### WORK TO BE COMPLETED
What you return must match the records word for word.

### RECORDED DATA
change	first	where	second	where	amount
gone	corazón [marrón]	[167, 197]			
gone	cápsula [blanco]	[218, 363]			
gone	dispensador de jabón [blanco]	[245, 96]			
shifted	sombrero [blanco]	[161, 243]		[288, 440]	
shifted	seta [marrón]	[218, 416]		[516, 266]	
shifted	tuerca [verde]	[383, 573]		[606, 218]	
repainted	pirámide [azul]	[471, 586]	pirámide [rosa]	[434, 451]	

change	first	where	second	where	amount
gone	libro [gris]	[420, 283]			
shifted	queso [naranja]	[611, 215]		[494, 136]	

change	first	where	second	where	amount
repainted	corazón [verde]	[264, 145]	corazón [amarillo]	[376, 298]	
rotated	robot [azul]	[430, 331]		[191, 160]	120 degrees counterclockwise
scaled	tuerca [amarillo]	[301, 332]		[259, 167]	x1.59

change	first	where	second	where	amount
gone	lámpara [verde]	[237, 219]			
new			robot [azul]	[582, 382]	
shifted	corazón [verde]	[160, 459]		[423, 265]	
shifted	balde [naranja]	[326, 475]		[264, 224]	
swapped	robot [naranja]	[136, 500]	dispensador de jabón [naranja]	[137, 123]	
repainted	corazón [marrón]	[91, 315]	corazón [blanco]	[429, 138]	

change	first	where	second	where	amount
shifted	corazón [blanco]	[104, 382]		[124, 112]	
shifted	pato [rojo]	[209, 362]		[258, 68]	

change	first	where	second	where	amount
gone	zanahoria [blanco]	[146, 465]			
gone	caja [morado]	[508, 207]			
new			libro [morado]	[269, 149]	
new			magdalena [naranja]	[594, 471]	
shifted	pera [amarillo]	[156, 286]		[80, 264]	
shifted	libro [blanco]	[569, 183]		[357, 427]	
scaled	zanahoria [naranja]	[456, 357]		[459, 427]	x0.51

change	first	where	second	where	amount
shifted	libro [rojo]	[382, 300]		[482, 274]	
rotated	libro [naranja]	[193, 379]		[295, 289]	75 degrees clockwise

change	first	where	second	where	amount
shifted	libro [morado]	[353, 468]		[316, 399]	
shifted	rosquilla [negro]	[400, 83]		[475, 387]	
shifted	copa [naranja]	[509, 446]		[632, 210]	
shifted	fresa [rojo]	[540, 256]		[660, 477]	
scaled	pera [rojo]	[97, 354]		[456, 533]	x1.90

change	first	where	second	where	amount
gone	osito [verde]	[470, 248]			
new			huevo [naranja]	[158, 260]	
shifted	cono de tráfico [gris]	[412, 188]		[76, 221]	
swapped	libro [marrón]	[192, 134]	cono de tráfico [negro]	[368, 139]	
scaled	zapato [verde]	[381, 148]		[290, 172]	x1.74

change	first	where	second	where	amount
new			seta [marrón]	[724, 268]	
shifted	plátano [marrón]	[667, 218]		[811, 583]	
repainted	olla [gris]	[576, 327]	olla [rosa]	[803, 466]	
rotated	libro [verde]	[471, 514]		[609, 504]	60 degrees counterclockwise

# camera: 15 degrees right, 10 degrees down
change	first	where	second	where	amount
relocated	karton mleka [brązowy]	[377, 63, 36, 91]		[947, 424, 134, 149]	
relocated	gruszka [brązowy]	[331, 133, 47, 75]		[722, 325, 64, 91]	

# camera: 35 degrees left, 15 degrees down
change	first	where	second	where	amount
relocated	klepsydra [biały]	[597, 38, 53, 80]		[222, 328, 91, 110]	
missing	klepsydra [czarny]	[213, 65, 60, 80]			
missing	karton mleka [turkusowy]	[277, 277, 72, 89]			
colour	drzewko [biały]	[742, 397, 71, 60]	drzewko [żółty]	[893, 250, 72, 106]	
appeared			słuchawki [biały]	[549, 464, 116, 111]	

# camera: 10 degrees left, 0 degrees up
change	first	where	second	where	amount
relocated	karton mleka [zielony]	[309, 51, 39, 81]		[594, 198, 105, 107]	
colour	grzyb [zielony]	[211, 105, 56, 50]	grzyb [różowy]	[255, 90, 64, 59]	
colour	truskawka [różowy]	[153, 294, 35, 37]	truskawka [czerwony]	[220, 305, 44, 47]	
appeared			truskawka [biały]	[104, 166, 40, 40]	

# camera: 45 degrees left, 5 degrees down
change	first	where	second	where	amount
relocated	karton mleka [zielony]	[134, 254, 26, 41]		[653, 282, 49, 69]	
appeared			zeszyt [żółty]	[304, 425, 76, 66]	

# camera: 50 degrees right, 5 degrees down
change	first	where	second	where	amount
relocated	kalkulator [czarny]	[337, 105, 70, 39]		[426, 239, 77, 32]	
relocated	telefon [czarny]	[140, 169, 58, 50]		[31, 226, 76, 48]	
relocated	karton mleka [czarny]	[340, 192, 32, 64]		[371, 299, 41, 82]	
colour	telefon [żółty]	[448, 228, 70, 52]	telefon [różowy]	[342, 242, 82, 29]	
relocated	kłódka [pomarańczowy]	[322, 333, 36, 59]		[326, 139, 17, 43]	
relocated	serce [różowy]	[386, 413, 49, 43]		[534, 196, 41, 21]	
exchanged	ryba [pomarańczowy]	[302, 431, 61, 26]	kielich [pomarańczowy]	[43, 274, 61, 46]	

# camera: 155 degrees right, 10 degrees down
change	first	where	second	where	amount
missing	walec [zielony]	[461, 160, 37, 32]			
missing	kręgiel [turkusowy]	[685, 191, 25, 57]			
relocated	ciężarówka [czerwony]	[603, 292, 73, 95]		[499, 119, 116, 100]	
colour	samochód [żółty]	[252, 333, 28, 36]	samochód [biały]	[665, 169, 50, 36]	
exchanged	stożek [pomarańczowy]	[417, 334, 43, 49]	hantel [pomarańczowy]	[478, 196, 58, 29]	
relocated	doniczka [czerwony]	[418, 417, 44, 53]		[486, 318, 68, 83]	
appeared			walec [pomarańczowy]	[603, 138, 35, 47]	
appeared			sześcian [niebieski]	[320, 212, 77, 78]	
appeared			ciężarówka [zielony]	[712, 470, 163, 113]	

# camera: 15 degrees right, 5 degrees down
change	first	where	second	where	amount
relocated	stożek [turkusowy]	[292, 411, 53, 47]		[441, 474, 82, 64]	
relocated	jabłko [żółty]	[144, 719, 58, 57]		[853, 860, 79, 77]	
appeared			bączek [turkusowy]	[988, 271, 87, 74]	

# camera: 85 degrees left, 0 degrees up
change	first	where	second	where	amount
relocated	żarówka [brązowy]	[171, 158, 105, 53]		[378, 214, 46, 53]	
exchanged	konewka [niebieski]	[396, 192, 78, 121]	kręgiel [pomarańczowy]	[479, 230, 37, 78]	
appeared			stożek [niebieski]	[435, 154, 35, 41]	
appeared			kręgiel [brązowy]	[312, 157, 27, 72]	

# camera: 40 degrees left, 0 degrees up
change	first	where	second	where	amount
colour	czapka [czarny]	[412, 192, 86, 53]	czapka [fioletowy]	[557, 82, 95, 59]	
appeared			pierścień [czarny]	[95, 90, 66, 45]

### TASK RESULT
change	first	where	second	where	amount
gone	corazón [marrón]	[167, 197]			
gone	cápsula [blanco]	[218, 363]			
gone	dispensador de jabón [blanco]	[245, 96]			
shifted	sombrero [blanco]	[161, 243]		[288, 440]	
shifted	seta [marrón]	[218, 416]		[516, 266]	
shifted	tuerca [verde]	[383, 573]		[606, 218]	
repainted	pirámide [azul]	[471, 586]	pirámide [rosa]	[434, 451]	

change	first	where	second	where	amount
gone	libro [gris]	[420, 283]			
shifted	queso [naranja]	[611, 215]		[494, 136]	

change	first	where	second	where	amount
repainted	corazón [verde]	[264, 145]	corazón [amarillo]	[376, 298]	
rotated	robot [azul]	[430, 331]		[191, 160]	120 degrees counterclockwise
scaled	tuerca [amarillo]	[301, 332]		[259, 167]	x1.59

change	first	where	second	where	amount
gone	lámpara [verde]	[237, 219]			
new			robot [azul]	[582, 382]	
shifted	corazón [verde]	[160, 459]		[423, 265]	
shifted	balde [naranja]	[326, 475]		[264, 224]	
swapped	robot [naranja]	[136, 500]	dispensador de jabón [naranja]	[137, 123]	
repainted	corazón [marrón]	[91, 315]	corazón [blanco]	[429, 138]	

change	first	where	second	where	amount
shifted	corazón [blanco]	[104, 382]		[124, 112]	
shifted	pato [rojo]	[209, 362]		[258, 68]	

change	first	where	second	where	amount
gone	zanahoria [blanco]	[146, 465]			
gone	caja [morado]	[508, 207]			
new			libro [morado]	[269, 149]	
new			magdalena [naranja]	[594, 471]	
shifted	pera [amarillo]	[156, 286]		[80, 264]	
shifted	libro [blanco]	[569, 183]		[357, 427]	
scaled	zanahoria [naranja]	[456, 357]		[459, 427]	x0.51

change	first	where	second	where	amount
shifted	libro [rojo]	[382, 300]		[482, 274]	
rotated	libro [naranja]	[193, 379]		[295, 289]	75 degrees clockwise

change	first	where	second	where	amount
shifted	libro [morado]	[353, 468]		[316, 399]	
shifted	rosquilla [negro]	[400, 83]		[475, 387]	
shifted	copa [naranja]	[509, 446]		[632, 210]	
shifted	fresa [rojo]	[540, 256]		[660, 477]	
scaled	pera [rojo]	[97, 354]		[456, 533]	x1.90

change	first	where	second	where	amount
gone	osito [verde]	[470, 248]			
new			huevo [naranja]	[158, 260]	
shifted	cono de tráfico [gris]	[412, 188]		[76, 221]	
swapped	libro [marrón]	[192, 134]	cono de tráfico [negro]	[368, 139]	
scaled	zapato [verde]	[381, 148]		[290, 172]	x1.74

change	first	where	second	where	amount
new			seta [marrón]	[724, 268]	
shifted	plátano [marrón]	[667, 218]		[811, 583]	
repainted	olla [gris]	[576, 327]	olla [rosa]	[803, 466]	
rotated	libro [verde]	[471, 514]		[609, 504]	60 degrees counterclockwise

# camera: 15 degrees right, 10 degrees down
change	first	where	second	where	amount
relocated	karton mleka [brązowy]	[377, 63, 36, 91]		[947, 424, 134, 149]	
relocated	gruszka [brązowy]	[331, 133, 47, 75]		[722, 325, 64, 91]	

# camera: 35 degrees left, 15 degrees down
change	first	where	second	where	amount
relocated	klepsydra [biały]	[597, 38, 53, 80]		[222, 328, 91, 110]	
missing	klepsydra [czarny]	[213, 65, 60, 80]			
missing	karton mleka [turkusowy]	[277, 277, 72, 89]			
colour	drzewko [biały]	[742, 397, 71, 60]	drzewko [żółty]	[893, 250, 72, 106]	
appeared			słuchawki [biały]	[549, 464, 116, 111]	

# camera: 10 degrees left, 0 degrees up
change	first	where	second	where	amount
relocated	karton mleka [zielony]	[309, 51, 39, 81]		[594, 198, 105, 107]	
colour	grzyb [zielony]	[211, 105, 56, 50]	grzyb [różowy]	[255, 90, 64, 59]	
colour	truskawka [różowy]	[153, 294, 35, 37]	truskawka [czerwony]	[220, 305, 44, 47]	
appeared			truskawka [biały]	[104, 166, 40, 40]	

# camera: 45 degrees left, 5 degrees down
change	first	where	second	where	amount
relocated	karton mleka [zielony]	[134, 254, 26, 41]		[653, 282, 49, 69]	
appeared			zeszyt [żółty]	[304, 425, 76, 66]	

# camera: 50 degrees right, 5 degrees down
change	first	where	second	where	amount
relocated	kalkulator [czarny]	[337, 105, 70, 39]		[426, 239, 77, 32]	
relocated	telefon [czarny]	[140, 169, 58, 50]		[31, 226, 76, 48]	
relocated	karton mleka [czarny]	[340, 192, 32, 64]		[371, 299, 41, 82]	
colour	telefon [żółty]	[448, 228, 70, 52]	telefon [różowy]	[342, 242, 82, 29]	
relocated	kłódka [pomarańczowy]	[322, 333, 36, 59]		[326, 139, 17, 43]	
relocated	serce [różowy]	[386, 413, 49, 43]		[534, 196, 41, 21]	
exchanged	ryba [pomarańczowy]	[302, 431, 61, 26]	kielich [pomarańczowy]	[43, 274, 61, 46]	

# camera: 155 degrees right, 10 degrees down
change	first	where	second	where	amount
missing	walec [zielony]	[461, 160, 37, 32]			
missing	kręgiel [turkusowy]	[685, 191, 25, 57]			
relocated	ciężarówka [czerwony]	[603, 292, 73, 95]		[499, 119, 116, 100]	
colour	samochód [żółty]	[252, 333, 28, 36]	samochód [biały]	[665, 169, 50, 36]	
exchanged	stożek [pomarańczowy]	[417, 334, 43, 49]	hantel [pomarańczowy]	[478, 196, 58, 29]	
relocated	doniczka [czerwony]	[418, 417, 44, 53]		[486, 318, 68, 83]	
appeared			walec [pomarańczowy]	[603, 138, 35, 47]	
appeared			sześcian [niebieski]	[320, 212, 77, 78]	
appeared			ciężarówka [zielony]	[712, 470, 163, 113]	

# camera: 15 degrees right, 5 degrees down
change	first	where	second	where	amount
relocated	stożek [turkusowy]	[292, 411, 53, 47]		[441, 474, 82, 64]	
relocated	jabłko [żółty]	[144, 719, 58, 57]		[853, 860, 79, 77]	
appeared			bączek [turkusowy]	[988, 271, 87, 74]	

# camera: 85 degrees left, 0 degrees up
change	first	where	second	where	amount
relocated	żarówka [brązowy]	[171, 158, 105, 53]		[378, 214, 46, 53]	
exchanged	konewka [niebieski]	[396, 192, 78, 121]	kręgiel [pomarańczowy]	[479, 230, 37, 78]	
appeared			stożek [niebieski]	[435, 154, 35, 41]	
appeared			kręgiel [brązowy]	[312, 157, 27, 72]	

# camera: 40 degrees left, 0 degrees up
change	first	where	second	where	amount
colour	czapka [czarny]	[412, 192, 86, 53]	czapka [fioletowy]	[557, 82, 95, 59]	
appeared			pierścień [czarny]	[95, 90, 66, 45]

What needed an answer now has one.